--- Work task ---
Can you rewrite the lines below, swapping every "armchair" for "recliner", keeping everything else unchanged, and omitting the pictures?

The data: Begin

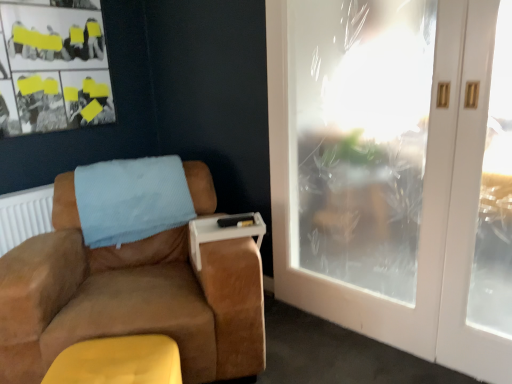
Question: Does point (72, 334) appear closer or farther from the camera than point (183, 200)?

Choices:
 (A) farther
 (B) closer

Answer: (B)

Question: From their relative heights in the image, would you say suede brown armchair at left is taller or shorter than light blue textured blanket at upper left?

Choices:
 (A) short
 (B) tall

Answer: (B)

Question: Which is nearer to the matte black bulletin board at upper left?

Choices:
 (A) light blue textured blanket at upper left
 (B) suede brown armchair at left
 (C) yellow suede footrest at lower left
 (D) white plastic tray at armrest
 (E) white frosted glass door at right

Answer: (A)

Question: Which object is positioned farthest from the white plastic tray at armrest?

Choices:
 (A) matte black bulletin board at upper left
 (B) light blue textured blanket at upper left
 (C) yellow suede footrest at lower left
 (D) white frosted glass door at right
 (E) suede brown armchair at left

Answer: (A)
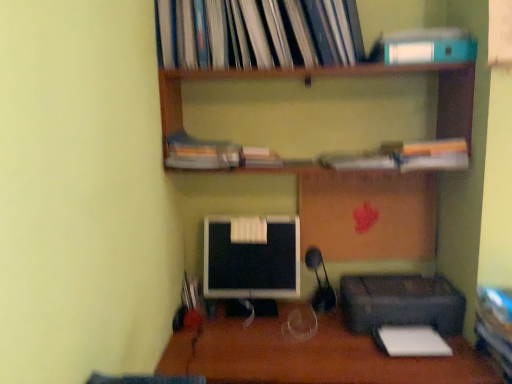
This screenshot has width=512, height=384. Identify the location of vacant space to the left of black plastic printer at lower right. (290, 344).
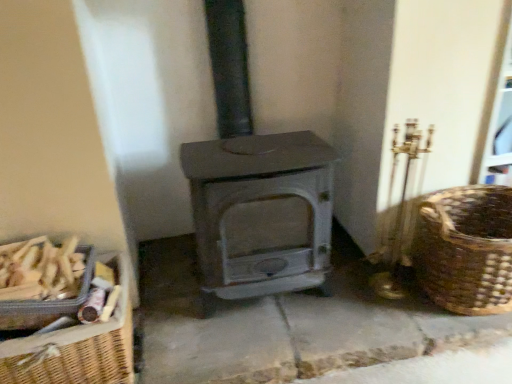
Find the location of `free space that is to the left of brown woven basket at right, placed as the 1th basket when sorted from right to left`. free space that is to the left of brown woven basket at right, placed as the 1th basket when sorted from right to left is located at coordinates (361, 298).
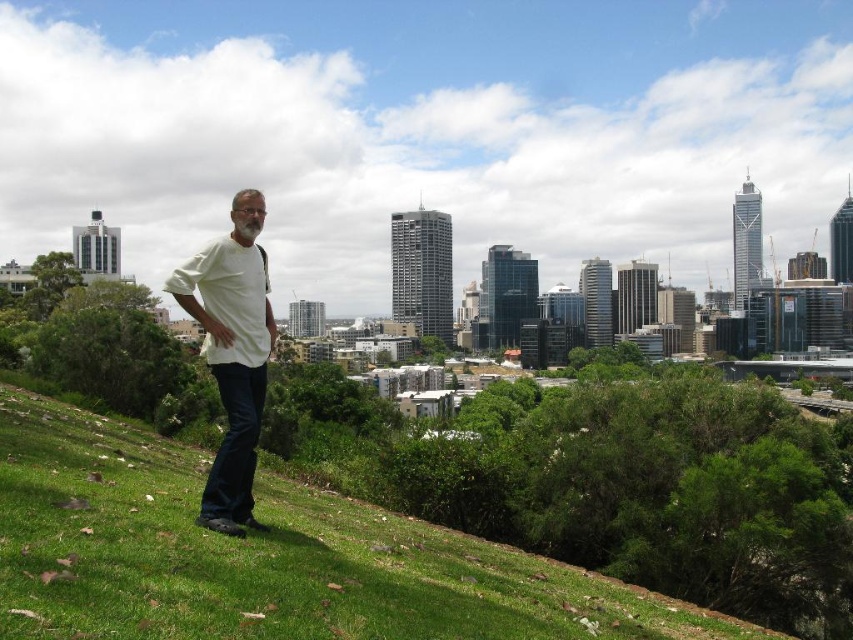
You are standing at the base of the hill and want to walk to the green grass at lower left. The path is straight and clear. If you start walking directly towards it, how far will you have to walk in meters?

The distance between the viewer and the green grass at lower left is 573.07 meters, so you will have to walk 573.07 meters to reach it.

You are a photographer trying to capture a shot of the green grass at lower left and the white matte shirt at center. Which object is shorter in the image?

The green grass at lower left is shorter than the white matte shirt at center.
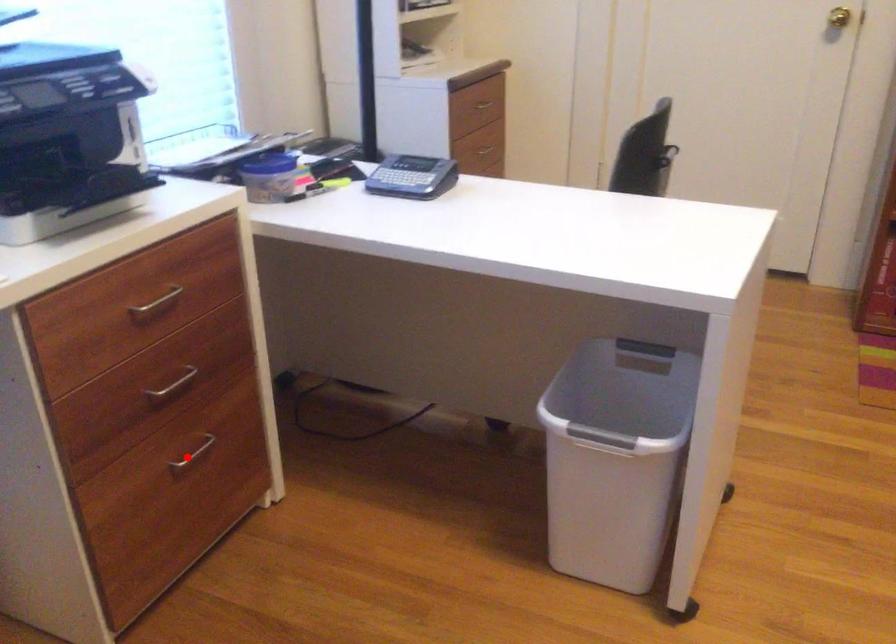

The data: End

--- Worked solution ---
Question: Does point (72, 334) appear closer or farther from the camera than point (183, 200)?

Choices:
 (A) farther
 (B) closer

Answer: (B)

Question: From their relative heights in the image, would you say suede brown recliner at left is taller or shorter than light blue textured blanket at upper left?

Choices:
 (A) short
 (B) tall

Answer: (B)

Question: Which is nearer to the matte black bulletin board at upper left?

Choices:
 (A) light blue textured blanket at upper left
 (B) suede brown recliner at left
 (C) yellow suede footrest at lower left
 (D) white plastic tray at armrest
 (E) white frosted glass door at right

Answer: (A)

Question: Which object is positioned farthest from the white plastic tray at armrest?

Choices:
 (A) matte black bulletin board at upper left
 (B) light blue textured blanket at upper left
 (C) yellow suede footrest at lower left
 (D) white frosted glass door at right
 (E) suede brown recliner at left

Answer: (A)
This screenshot has width=512, height=384. Identify the location of vacant space to the left of black plastic printer at lower right. (290, 344).
Find the location of `free space that is to the left of brown woven basket at right, placed as the 1th basket when sorted from right to left`. free space that is to the left of brown woven basket at right, placed as the 1th basket when sorted from right to left is located at coordinates (361, 298).
You are standing at the base of the hill and want to walk to the green grass at lower left. The path is straight and clear. If you start walking directly towards it, how far will you have to walk in meters?

The distance between the viewer and the green grass at lower left is 573.07 meters, so you will have to walk 573.07 meters to reach it.

You are a photographer trying to capture a shot of the green grass at lower left and the white matte shirt at center. Which object is shorter in the image?

The green grass at lower left is shorter than the white matte shirt at center.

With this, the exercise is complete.